TASK BRIEF
Give the number of lines in these entries that contain the string "brown", with no further comment.

GIVEN ENTRIES

----------------------------------------

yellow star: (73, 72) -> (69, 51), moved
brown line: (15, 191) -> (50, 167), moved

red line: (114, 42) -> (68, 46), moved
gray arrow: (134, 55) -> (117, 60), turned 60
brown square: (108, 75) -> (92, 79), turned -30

----------------------------------------

ANSWER TO THIS TASK
2